_WHAT YOU WILL DO_
Find every line in the records below that holds the word "camera", and copy it out.

_THE INPUT_
----------------

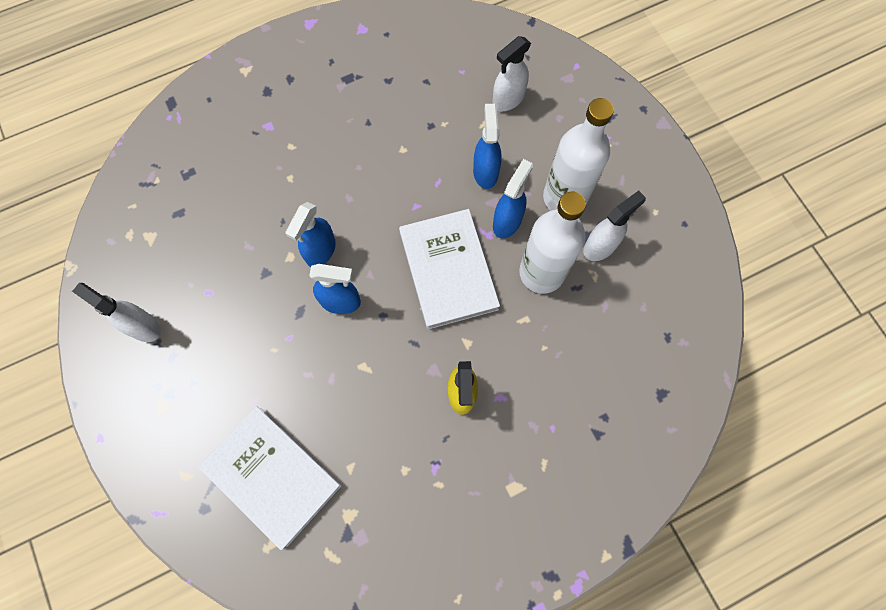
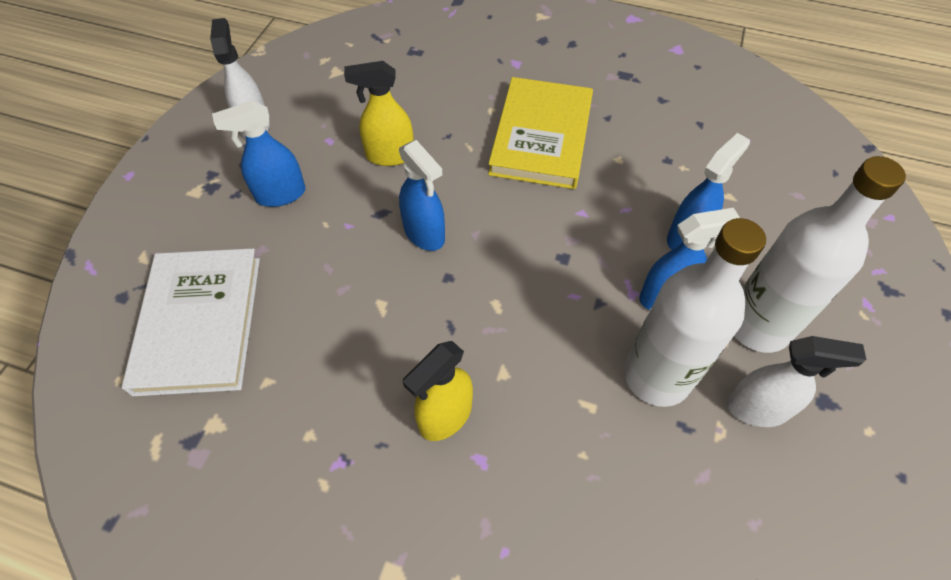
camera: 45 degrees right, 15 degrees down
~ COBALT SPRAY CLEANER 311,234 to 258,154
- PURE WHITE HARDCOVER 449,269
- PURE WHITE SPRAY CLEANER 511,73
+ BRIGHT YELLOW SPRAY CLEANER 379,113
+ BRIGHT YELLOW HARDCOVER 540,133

----------------

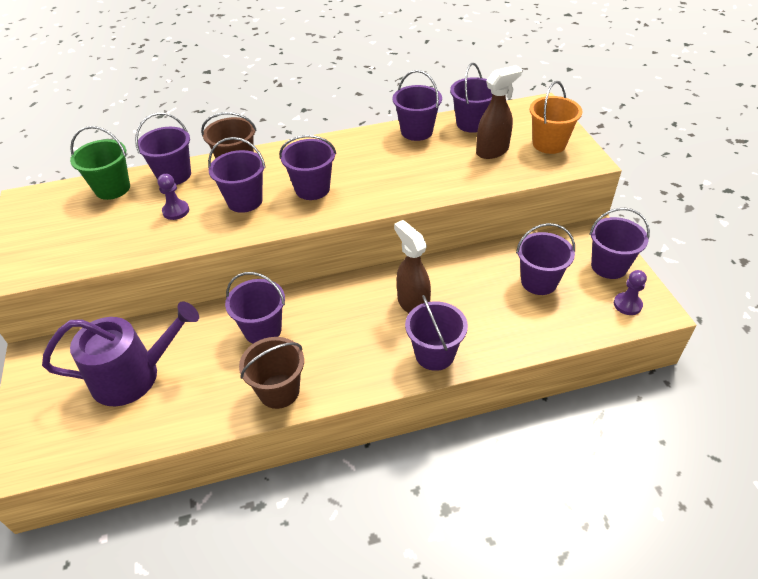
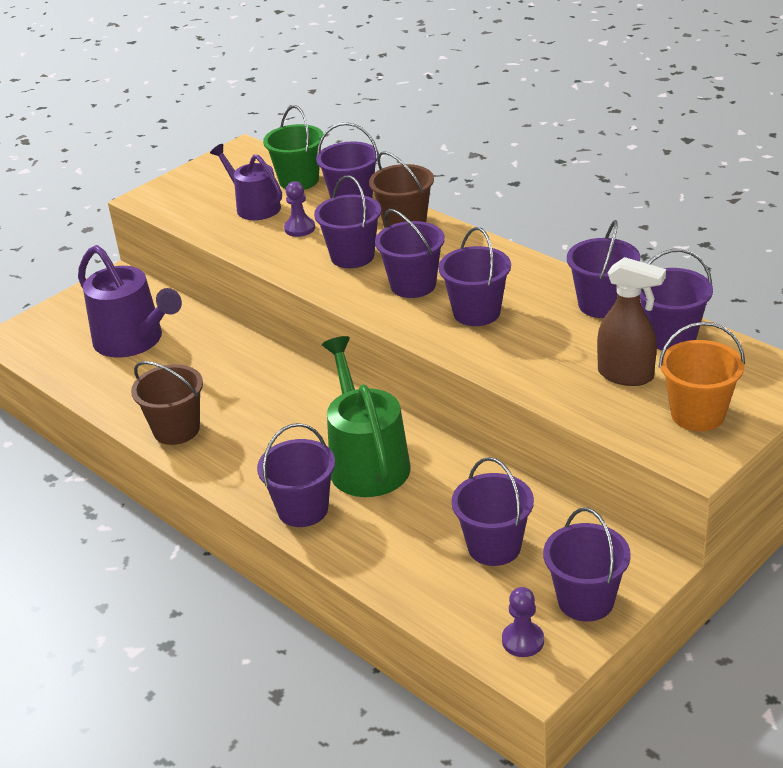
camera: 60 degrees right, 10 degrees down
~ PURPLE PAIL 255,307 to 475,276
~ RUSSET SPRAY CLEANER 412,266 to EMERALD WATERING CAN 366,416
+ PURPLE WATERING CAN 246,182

----------------

_TASK ANSWER_
camera: 45 degrees right, 15 degrees down
camera: 60 degrees right, 10 degrees down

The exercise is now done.